*** Data for this task Section Begins ***

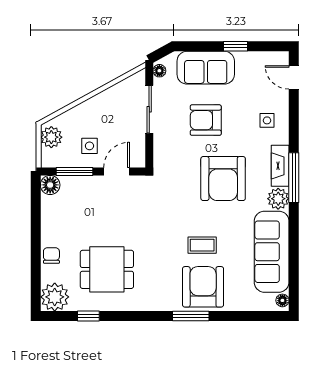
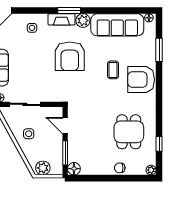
armchair: (206, 120) -> (32, 68), removed
side table: (89, 146) -> (29, 134), moved
window: (294, 178) -> (69, 10), width x0.69
armchair: (223, 179) -> (70, 56), turned 90
armchair: (203, 287) -> (141, 80), moved
plant: (55, 297) -> (151, 170), width x0.53, depth x0.53
window: (191, 316) -> (159, 50), moved

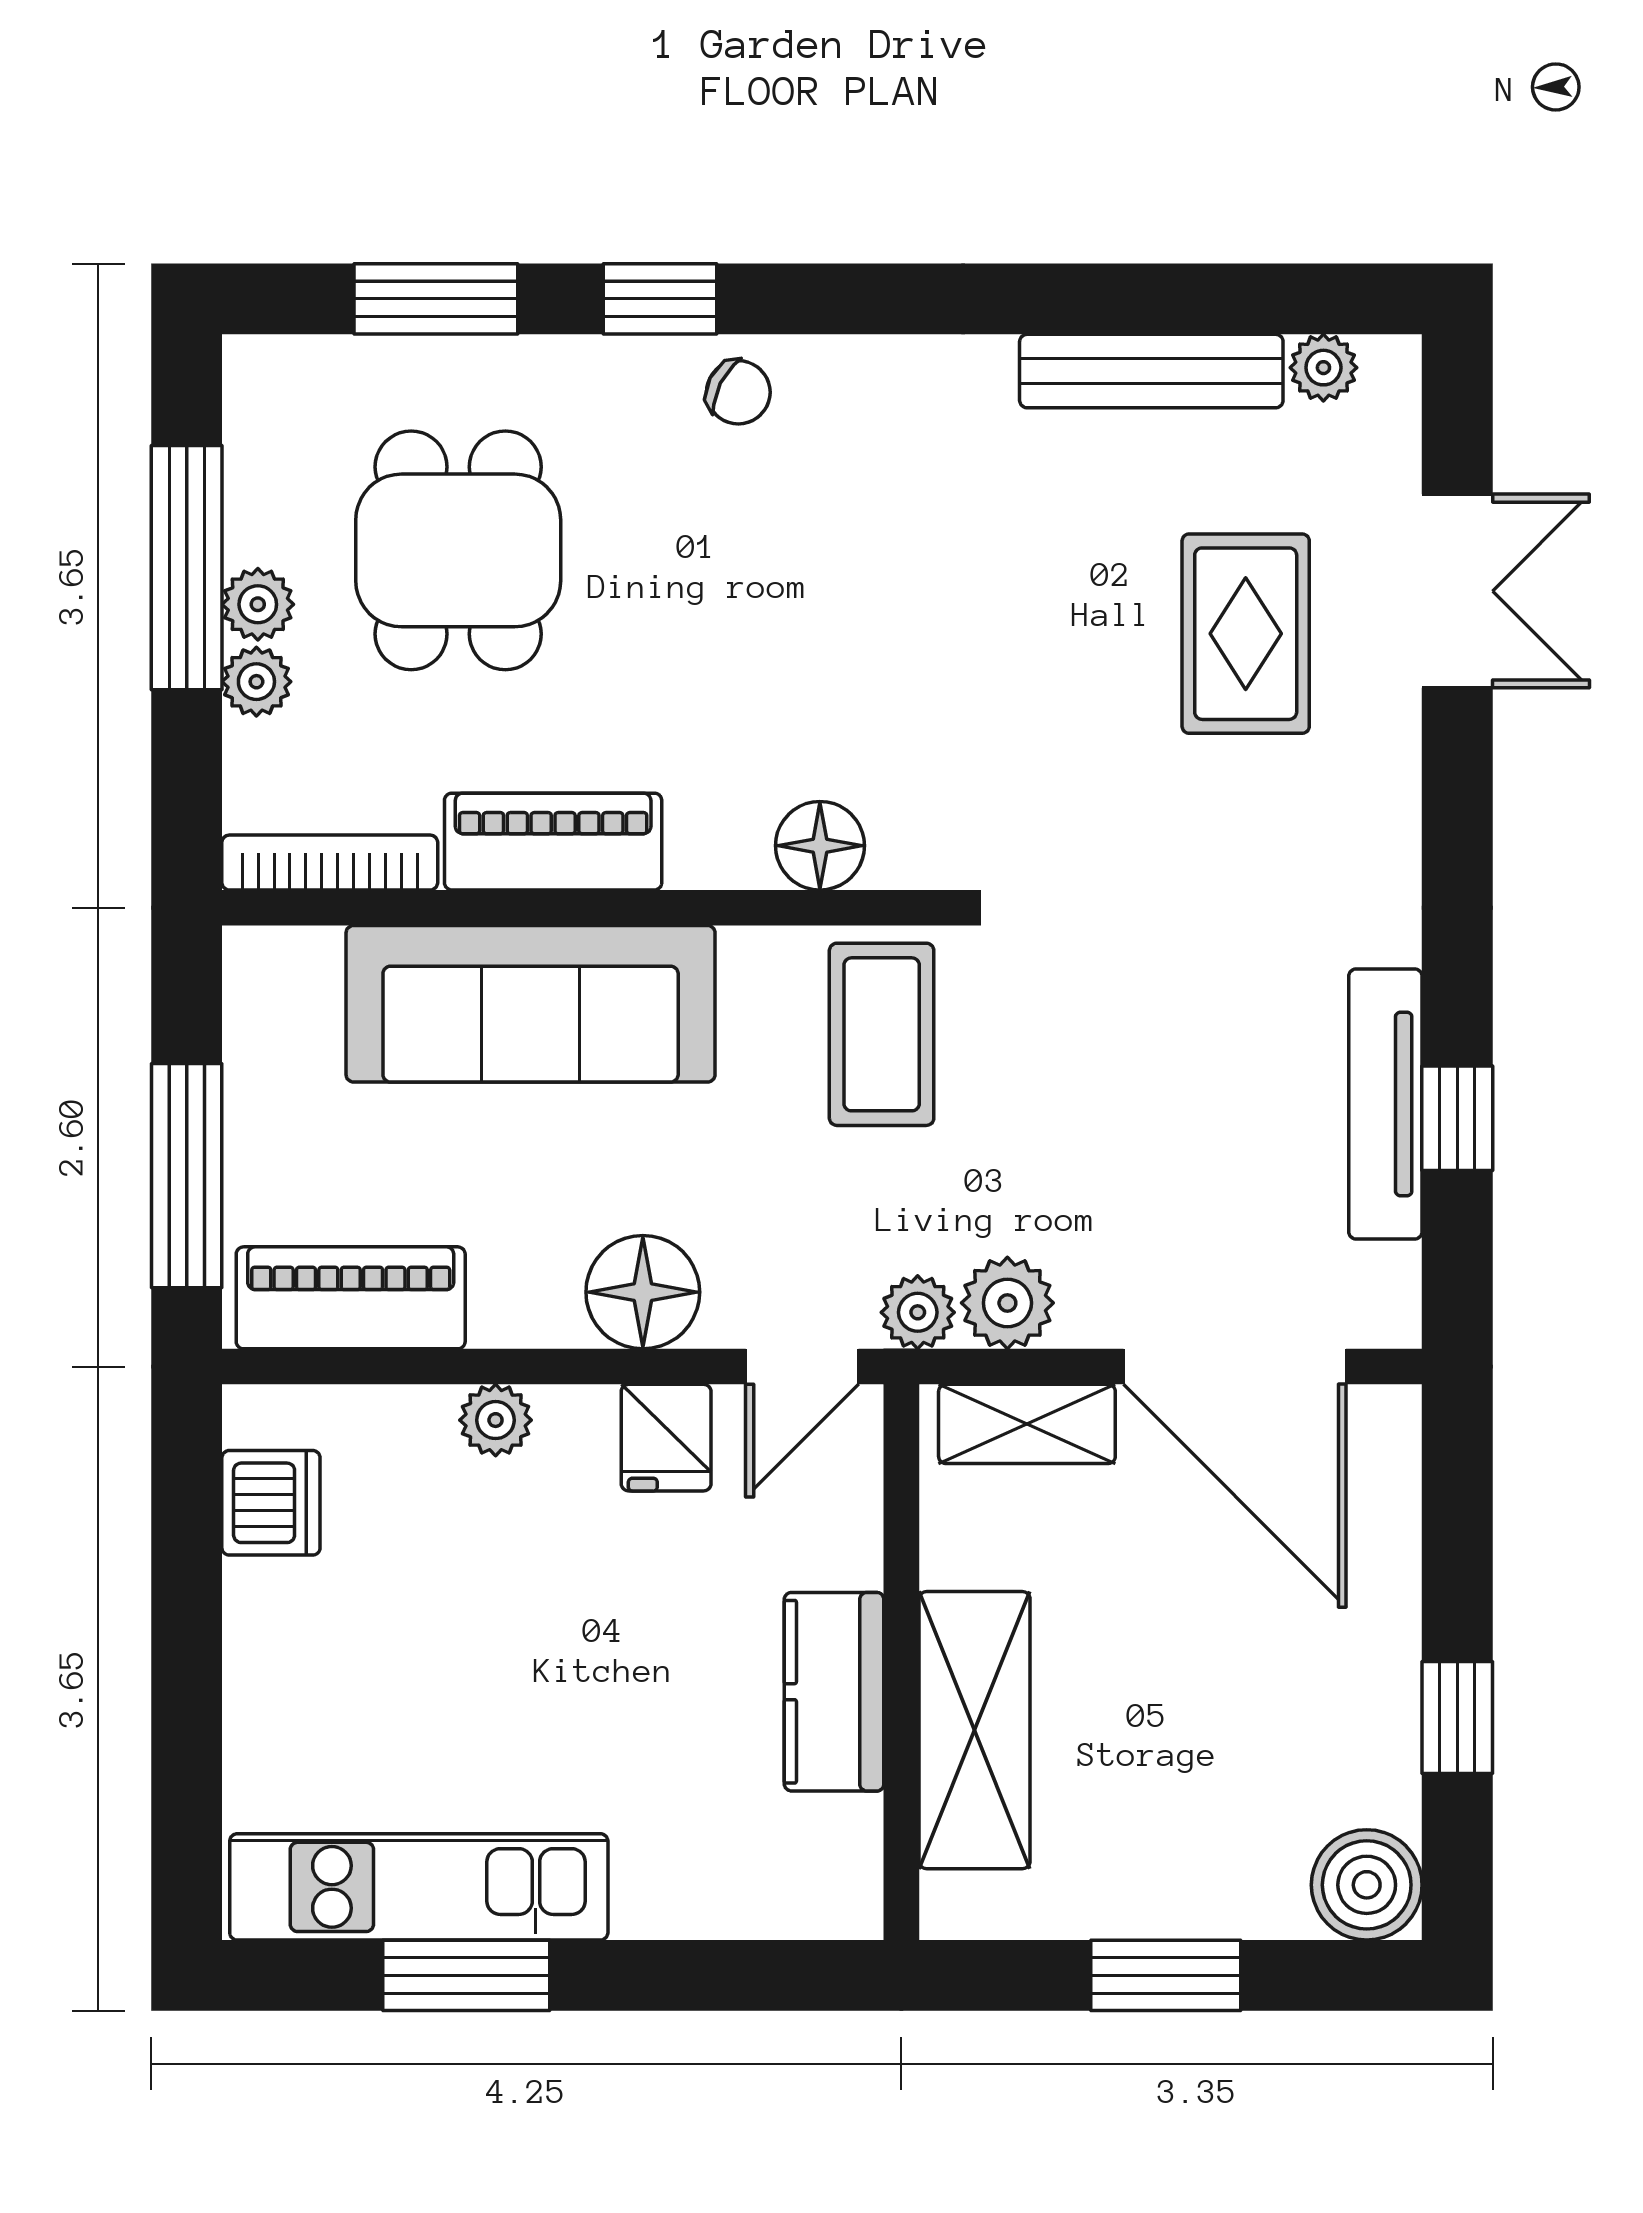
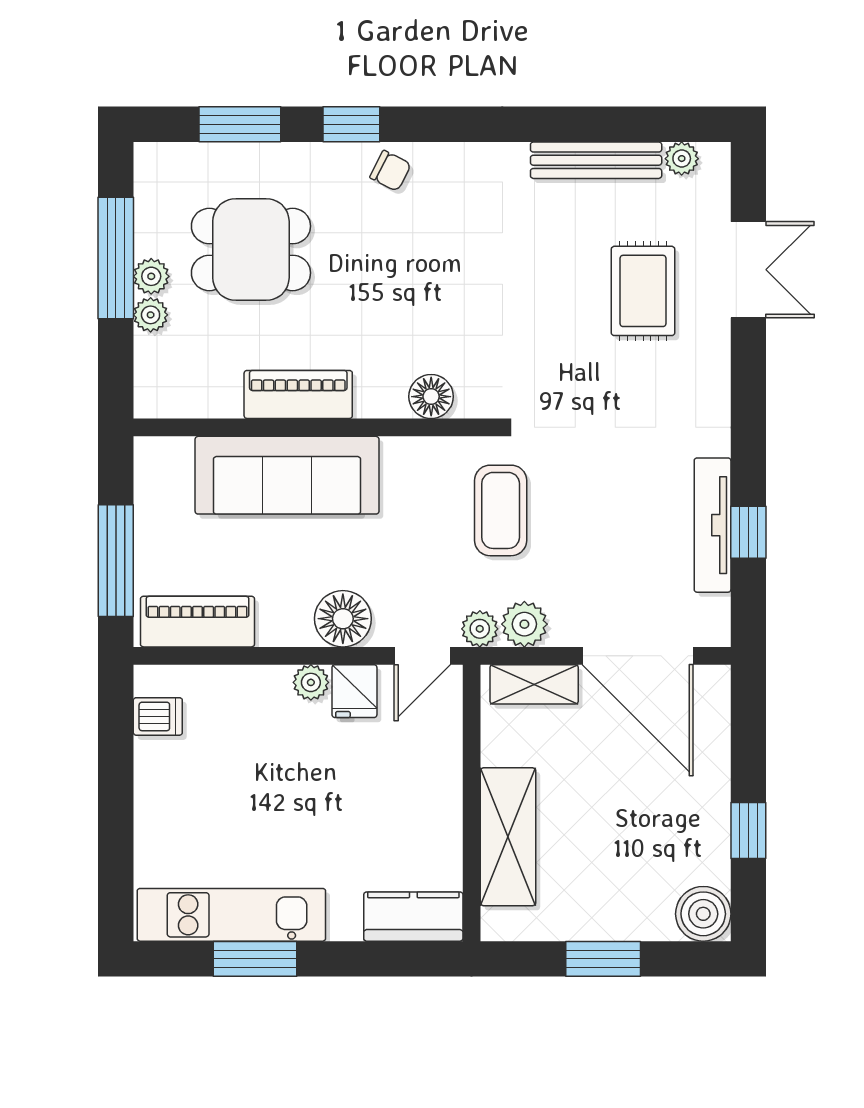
dining table: (458, 550) -> (251, 250), turned 90
bookcase: (330, 863) -> (187, 405), removed
coffee table: (882, 1034) -> (501, 510), moved
plant: (496, 1420) -> (311, 682), moved
dishwasher: (271, 1503) -> (158, 716), width x0.73
kitchen counter: (834, 1692) -> (413, 917), moved, turned 90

*** Data for this task Section Ends ***

**Exercise directions**
Among the lines above, find those containing the word "window" and copy each.

**Exercise output**
window: (294, 178) -> (69, 10), width x0.69
window: (191, 316) -> (159, 50), moved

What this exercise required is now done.